Difference listings
__________
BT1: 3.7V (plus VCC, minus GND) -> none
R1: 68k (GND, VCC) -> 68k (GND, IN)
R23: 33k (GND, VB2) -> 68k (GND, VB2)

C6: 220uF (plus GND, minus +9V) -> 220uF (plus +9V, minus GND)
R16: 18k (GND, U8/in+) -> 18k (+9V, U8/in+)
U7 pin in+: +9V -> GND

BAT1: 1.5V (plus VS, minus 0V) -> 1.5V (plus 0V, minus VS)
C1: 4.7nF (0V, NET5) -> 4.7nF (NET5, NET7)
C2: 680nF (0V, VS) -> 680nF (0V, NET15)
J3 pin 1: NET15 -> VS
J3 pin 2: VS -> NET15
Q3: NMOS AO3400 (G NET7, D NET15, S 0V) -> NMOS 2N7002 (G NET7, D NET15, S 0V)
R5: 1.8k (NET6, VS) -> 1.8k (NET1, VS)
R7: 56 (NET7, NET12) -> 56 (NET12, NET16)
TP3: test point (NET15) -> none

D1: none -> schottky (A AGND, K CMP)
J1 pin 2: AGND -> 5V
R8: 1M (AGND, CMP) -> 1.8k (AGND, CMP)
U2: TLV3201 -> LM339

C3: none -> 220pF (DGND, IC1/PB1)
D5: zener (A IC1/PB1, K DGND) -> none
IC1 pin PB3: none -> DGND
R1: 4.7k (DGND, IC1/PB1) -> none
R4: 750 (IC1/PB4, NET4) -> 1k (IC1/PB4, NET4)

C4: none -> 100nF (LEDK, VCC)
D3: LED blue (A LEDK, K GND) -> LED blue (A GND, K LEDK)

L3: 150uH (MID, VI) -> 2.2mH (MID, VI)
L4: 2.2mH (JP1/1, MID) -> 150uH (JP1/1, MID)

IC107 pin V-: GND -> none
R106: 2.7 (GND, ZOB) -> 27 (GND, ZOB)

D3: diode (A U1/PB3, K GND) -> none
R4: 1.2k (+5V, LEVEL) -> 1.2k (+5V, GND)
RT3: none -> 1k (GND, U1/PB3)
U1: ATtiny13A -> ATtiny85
__________
Repeat each of the records exactly as written.

BT1: 3.7V (plus VCC, minus GND) -> none
R1: 68k (GND, VCC) -> 68k (GND, IN)
R23: 33k (GND, VB2) -> 68k (GND, VB2)

C6: 220uF (plus GND, minus +9V) -> 220uF (plus +9V, minus GND)
R16: 18k (GND, U8/in+) -> 18k (+9V, U8/in+)
U7 pin in+: +9V -> GND

BAT1: 1.5V (plus VS, minus 0V) -> 1.5V (plus 0V, minus VS)
C1: 4.7nF (0V, NET5) -> 4.7nF (NET5, NET7)
C2: 680nF (0V, VS) -> 680nF (0V, NET15)
J3 pin 1: NET15 -> VS
J3 pin 2: VS -> NET15
Q3: NMOS AO3400 (G NET7, D NET15, S 0V) -> NMOS 2N7002 (G NET7, D NET15, S 0V)
R5: 1.8k (NET6, VS) -> 1.8k (NET1, VS)
R7: 56 (NET7, NET12) -> 56 (NET12, NET16)
TP3: test point (NET15) -> none

D1: none -> schottky (A AGND, K CMP)
J1 pin 2: AGND -> 5V
R8: 1M (AGND, CMP) -> 1.8k (AGND, CMP)
U2: TLV3201 -> LM339

C3: none -> 220pF (DGND, IC1/PB1)
D5: zener (A IC1/PB1, K DGND) -> none
IC1 pin PB3: none -> DGND
R1: 4.7k (DGND, IC1/PB1) -> none
R4: 750 (IC1/PB4, NET4) -> 1k (IC1/PB4, NET4)

C4: none -> 100nF (LEDK, VCC)
D3: LED blue (A LEDK, K GND) -> LED blue (A GND, K LEDK)

L3: 150uH (MID, VI) -> 2.2mH (MID, VI)
L4: 2.2mH (JP1/1, MID) -> 150uH (JP1/1, MID)

IC107 pin V-: GND -> none
R106: 2.7 (GND, ZOB) -> 27 (GND, ZOB)

D3: diode (A U1/PB3, K GND) -> none
R4: 1.2k (+5V, LEVEL) -> 1.2k (+5V, GND)
RT3: none -> 1k (GND, U1/PB3)
U1: ATtiny13A -> ATtiny85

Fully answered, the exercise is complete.